ACTIVITY:
Exactly as written, output each of the lines below, with no images.
:: SOURCE DATA ::
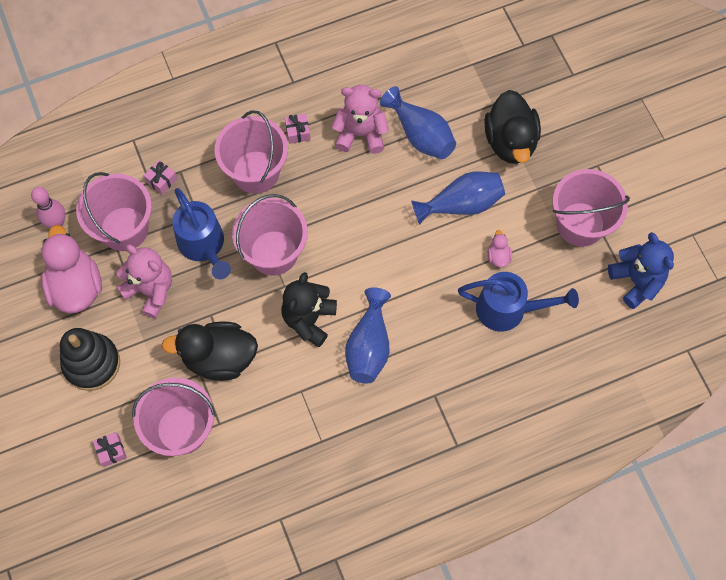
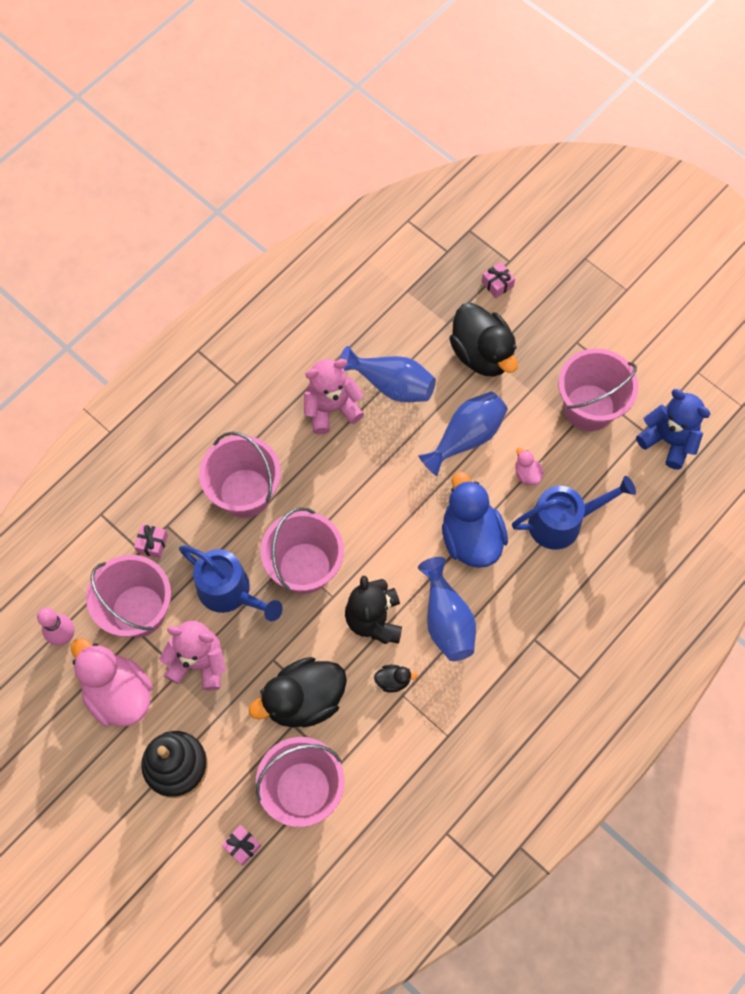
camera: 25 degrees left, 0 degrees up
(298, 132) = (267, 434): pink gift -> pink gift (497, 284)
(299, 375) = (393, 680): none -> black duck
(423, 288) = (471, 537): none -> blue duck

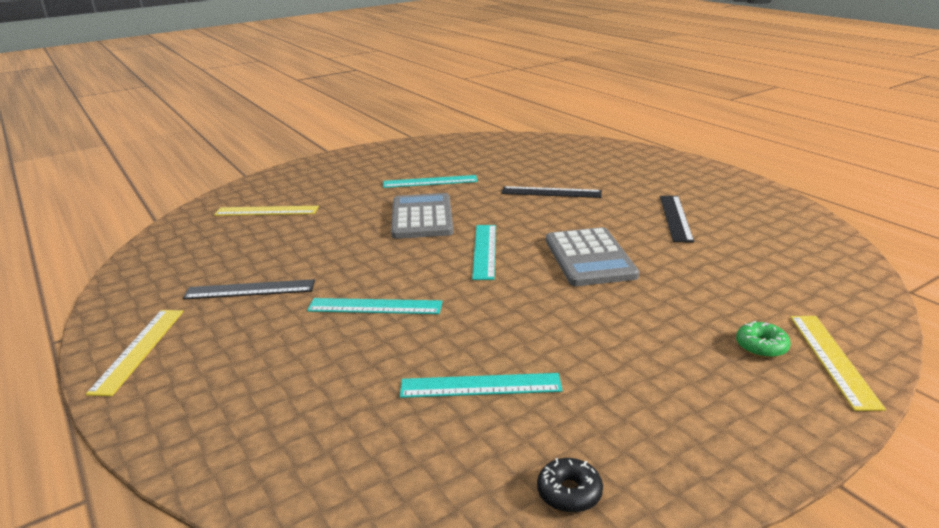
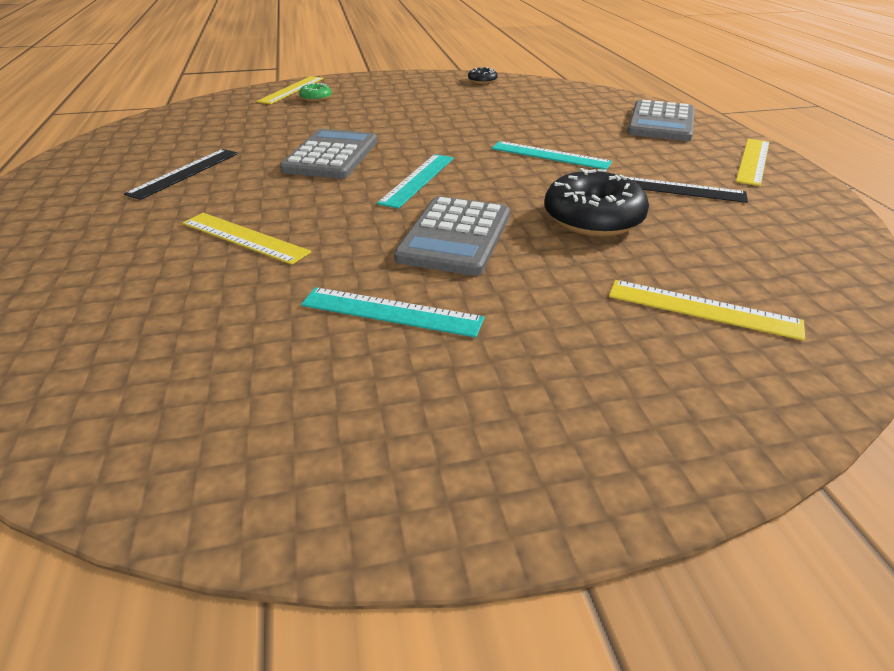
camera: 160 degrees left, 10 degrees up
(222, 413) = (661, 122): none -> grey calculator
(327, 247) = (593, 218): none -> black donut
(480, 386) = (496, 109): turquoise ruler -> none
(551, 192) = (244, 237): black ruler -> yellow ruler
:::
YOUR SOLUTION:
camera: 25 degrees left, 0 degrees up
(298, 132) = (267, 434): pink gift -> pink gift (497, 284)
(299, 375) = (393, 680): none -> black duck
(423, 288) = (471, 537): none -> blue duck

camera: 160 degrees left, 10 degrees up
(222, 413) = (661, 122): none -> grey calculator
(327, 247) = (593, 218): none -> black donut
(480, 386) = (496, 109): turquoise ruler -> none
(551, 192) = (244, 237): black ruler -> yellow ruler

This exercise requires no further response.